*** Block opens ***

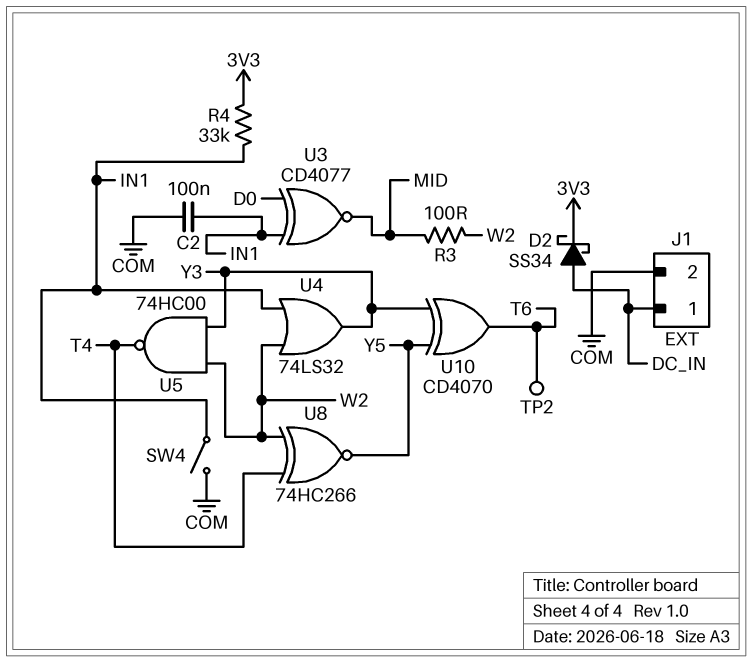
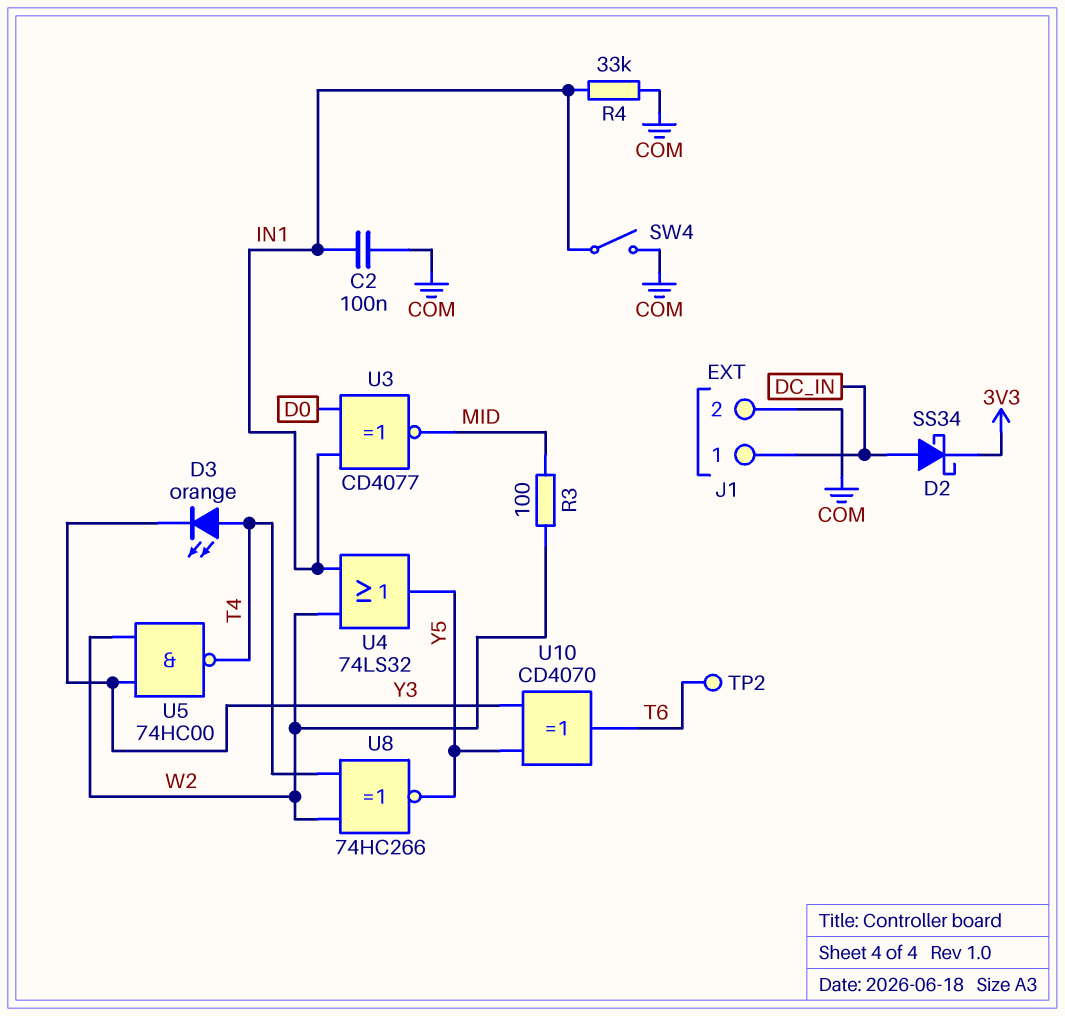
D3: none -> LED orange (A T4, K Y3)
R4: 33k (3V3, IN1) -> 33k (COM, IN1)
U4: OR 74LS32 (in IN1, in W2, out Y3) -> OR 74LS32 (in IN1, in W2, out Y5)

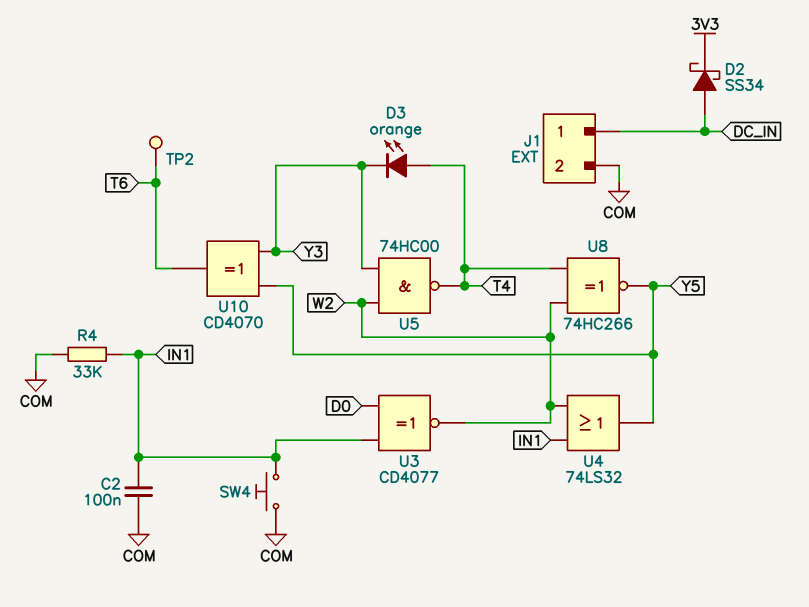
R3: 100 (MID, W2) -> none
SW4: switch (COM, IN1) -> button (COM, IN1)
U3: XNOR CD4077 (in D0, in IN1, out MID) -> XNOR CD4077 (in D0, in IN1, out W2)

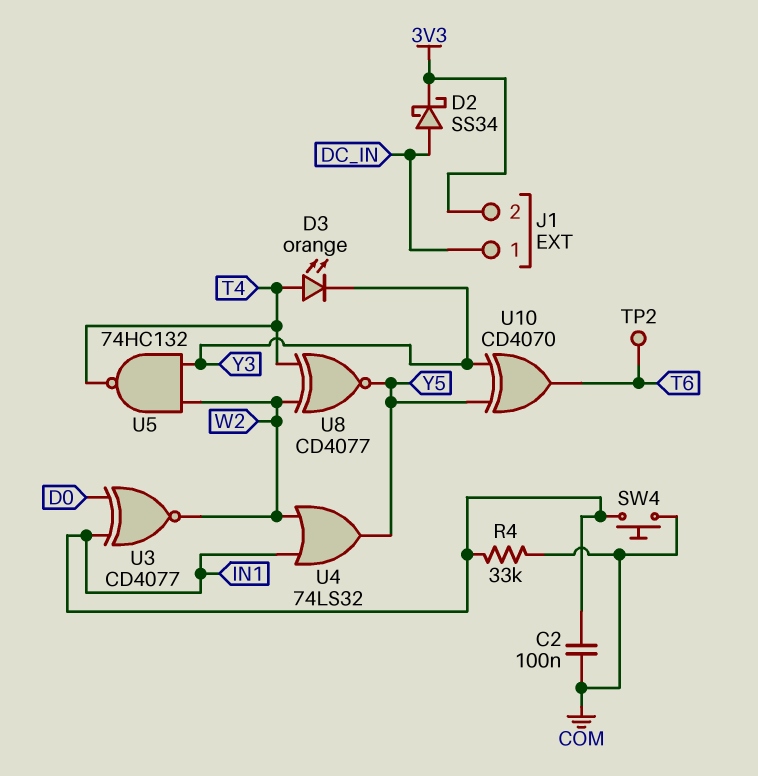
J1 pin 2: COM -> 3V3
U5: NAND 74HC00 (in W2, in Y3, out T4) -> NAND 74HC132 (in W2, in Y3, out T4)
U8: XNOR 74HC266 (in T4, in W2, out Y5) -> XNOR CD4077 (in T4, in W2, out Y5)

*** Block closes ***

Output only the lines running from the line with "U4: OR 74LS32" through the last line of the entries above, inclusive, with pictures excluded.

U4: OR 74LS32 (in IN1, in W2, out Y3) -> OR 74LS32 (in IN1, in W2, out Y5)

R3: 100 (MID, W2) -> none
SW4: switch (COM, IN1) -> button (COM, IN1)
U3: XNOR CD4077 (in D0, in IN1, out MID) -> XNOR CD4077 (in D0, in IN1, out W2)

J1 pin 2: COM -> 3V3
U5: NAND 74HC00 (in W2, in Y3, out T4) -> NAND 74HC132 (in W2, in Y3, out T4)
U8: XNOR 74HC266 (in T4, in W2, out Y5) -> XNOR CD4077 (in T4, in W2, out Y5)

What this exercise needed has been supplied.